> **WHAT IS REQUIRED**
Show every line of the listing that contains the string "acciaccatura", treating uppercase and lowercase as different.

> **RECORDS TO PROCESS**

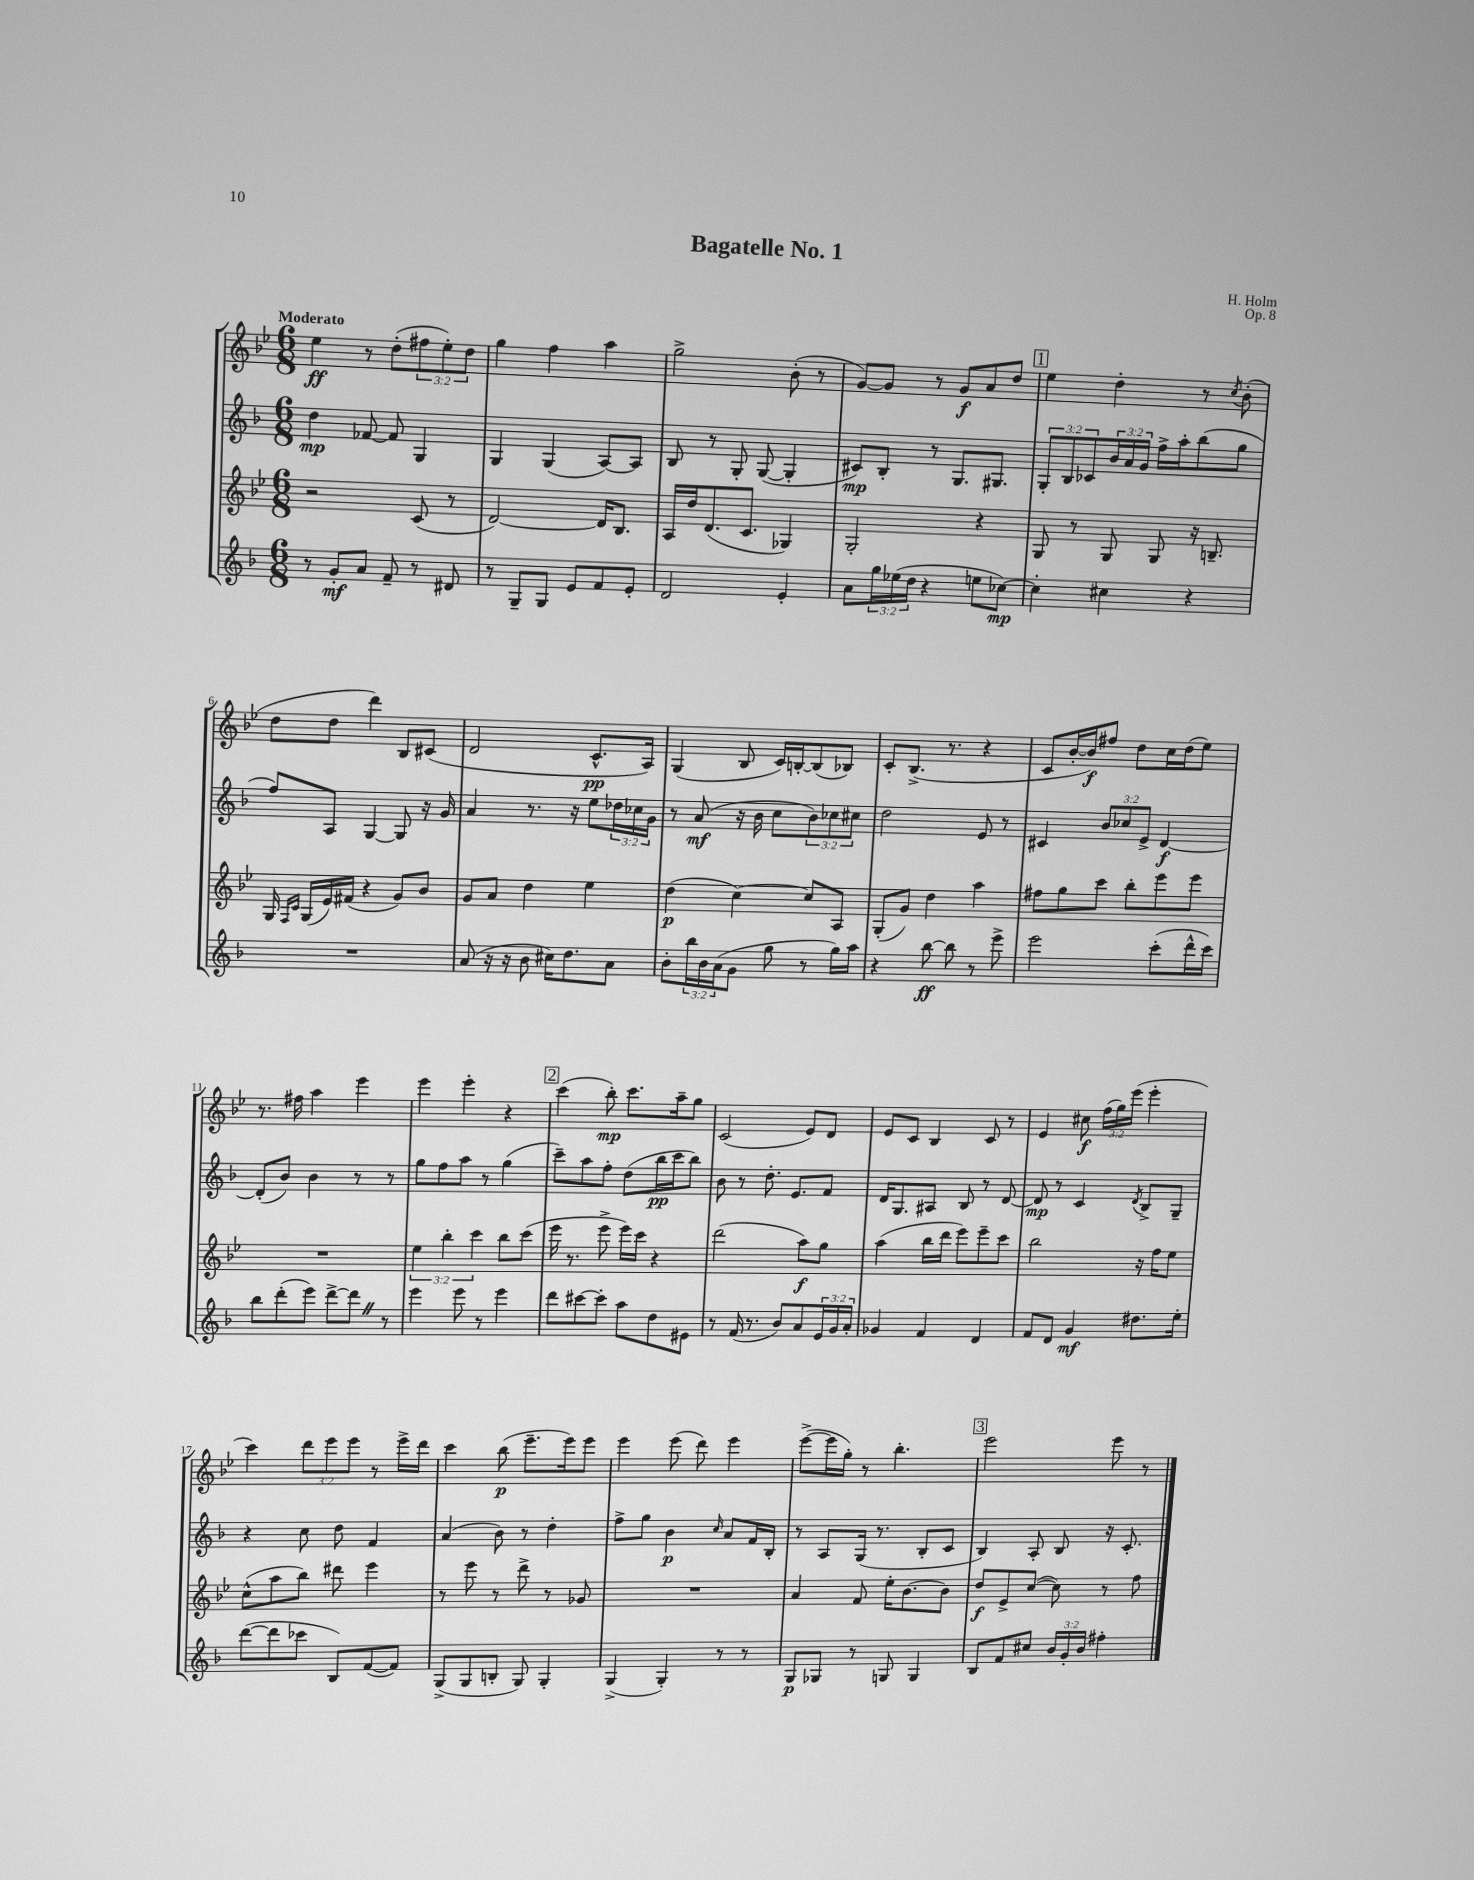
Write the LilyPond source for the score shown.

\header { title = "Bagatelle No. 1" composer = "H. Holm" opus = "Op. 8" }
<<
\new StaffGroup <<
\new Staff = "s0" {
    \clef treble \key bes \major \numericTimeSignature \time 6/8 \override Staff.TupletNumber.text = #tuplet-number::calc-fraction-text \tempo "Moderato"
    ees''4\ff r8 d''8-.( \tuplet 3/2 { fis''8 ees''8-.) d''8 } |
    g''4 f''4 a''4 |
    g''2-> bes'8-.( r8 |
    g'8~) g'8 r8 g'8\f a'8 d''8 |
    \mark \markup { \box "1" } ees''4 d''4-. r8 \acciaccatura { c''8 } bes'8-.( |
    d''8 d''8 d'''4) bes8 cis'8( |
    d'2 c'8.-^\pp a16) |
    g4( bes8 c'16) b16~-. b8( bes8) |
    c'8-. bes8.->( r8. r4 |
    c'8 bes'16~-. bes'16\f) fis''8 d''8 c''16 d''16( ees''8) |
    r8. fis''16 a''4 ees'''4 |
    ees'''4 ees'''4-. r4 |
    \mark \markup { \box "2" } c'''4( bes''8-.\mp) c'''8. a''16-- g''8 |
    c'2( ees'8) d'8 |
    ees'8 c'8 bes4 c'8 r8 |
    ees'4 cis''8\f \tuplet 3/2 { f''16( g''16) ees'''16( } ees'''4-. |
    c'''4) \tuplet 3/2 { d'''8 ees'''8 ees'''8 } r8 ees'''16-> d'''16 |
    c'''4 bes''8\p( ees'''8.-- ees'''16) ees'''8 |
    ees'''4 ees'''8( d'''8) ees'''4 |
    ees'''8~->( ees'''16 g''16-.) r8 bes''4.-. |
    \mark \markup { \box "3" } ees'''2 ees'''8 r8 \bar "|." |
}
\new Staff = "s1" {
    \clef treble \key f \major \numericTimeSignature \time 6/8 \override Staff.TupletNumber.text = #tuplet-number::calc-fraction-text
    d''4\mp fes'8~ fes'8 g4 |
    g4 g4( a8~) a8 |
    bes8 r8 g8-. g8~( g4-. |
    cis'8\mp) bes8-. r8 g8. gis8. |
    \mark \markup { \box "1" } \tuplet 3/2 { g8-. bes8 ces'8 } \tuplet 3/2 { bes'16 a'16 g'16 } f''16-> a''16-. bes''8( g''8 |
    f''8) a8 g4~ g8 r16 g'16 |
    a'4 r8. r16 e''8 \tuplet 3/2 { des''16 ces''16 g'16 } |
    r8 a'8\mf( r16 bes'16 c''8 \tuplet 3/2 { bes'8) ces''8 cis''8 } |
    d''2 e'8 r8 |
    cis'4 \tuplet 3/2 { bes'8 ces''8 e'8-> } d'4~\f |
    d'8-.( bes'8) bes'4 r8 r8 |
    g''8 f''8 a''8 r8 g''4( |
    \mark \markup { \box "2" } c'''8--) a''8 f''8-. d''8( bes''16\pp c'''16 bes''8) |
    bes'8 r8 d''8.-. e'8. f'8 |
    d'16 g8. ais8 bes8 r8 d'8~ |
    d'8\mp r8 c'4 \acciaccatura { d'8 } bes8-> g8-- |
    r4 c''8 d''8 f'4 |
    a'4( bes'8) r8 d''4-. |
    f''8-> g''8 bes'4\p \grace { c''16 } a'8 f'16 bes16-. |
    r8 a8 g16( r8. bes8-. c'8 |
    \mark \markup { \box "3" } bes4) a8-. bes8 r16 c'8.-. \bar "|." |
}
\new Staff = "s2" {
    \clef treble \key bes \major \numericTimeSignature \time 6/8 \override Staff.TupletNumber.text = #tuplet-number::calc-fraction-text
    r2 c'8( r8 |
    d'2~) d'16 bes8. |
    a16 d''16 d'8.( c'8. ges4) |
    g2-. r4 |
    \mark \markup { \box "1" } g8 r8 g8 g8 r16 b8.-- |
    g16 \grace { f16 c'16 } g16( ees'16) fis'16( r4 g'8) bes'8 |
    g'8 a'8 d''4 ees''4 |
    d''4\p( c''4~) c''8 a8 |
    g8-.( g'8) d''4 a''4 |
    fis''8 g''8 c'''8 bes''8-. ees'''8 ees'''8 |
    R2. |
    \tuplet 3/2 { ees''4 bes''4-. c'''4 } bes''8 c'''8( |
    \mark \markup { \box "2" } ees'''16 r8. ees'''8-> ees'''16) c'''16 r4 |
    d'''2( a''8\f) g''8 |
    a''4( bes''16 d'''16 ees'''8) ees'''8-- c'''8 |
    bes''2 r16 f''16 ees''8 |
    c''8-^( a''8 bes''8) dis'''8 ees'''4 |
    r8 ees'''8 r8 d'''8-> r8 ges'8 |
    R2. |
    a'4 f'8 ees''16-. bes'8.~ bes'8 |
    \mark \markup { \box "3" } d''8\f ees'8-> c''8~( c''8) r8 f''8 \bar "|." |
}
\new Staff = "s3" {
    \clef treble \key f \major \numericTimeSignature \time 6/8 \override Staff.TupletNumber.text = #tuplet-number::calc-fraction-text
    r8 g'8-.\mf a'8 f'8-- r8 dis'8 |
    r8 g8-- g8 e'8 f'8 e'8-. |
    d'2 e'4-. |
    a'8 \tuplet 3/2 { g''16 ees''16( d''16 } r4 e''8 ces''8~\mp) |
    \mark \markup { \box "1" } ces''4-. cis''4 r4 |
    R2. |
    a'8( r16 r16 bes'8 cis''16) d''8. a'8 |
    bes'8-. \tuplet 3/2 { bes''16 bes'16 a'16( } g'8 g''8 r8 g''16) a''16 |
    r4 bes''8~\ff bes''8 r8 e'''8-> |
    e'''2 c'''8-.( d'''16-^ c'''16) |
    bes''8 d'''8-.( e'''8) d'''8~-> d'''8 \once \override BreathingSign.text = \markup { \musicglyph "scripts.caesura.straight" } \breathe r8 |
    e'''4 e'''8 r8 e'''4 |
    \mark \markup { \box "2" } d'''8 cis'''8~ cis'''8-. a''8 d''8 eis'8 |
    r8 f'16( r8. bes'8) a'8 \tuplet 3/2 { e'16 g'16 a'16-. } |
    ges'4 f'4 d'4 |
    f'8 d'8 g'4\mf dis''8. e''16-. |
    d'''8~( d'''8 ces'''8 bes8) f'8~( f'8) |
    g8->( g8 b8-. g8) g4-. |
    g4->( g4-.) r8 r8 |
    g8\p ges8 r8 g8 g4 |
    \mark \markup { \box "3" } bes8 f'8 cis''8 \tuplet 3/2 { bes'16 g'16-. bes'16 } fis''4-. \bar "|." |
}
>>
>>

> **FULL SOLUTION**
    \mark \markup { \box "1" } ees''4 d''4-. r8 \acciaccatura { c''8 } bes'8-.( |
    d'8\mp r8 c'4 \acciaccatura { d'8 } bes8-> g8-- |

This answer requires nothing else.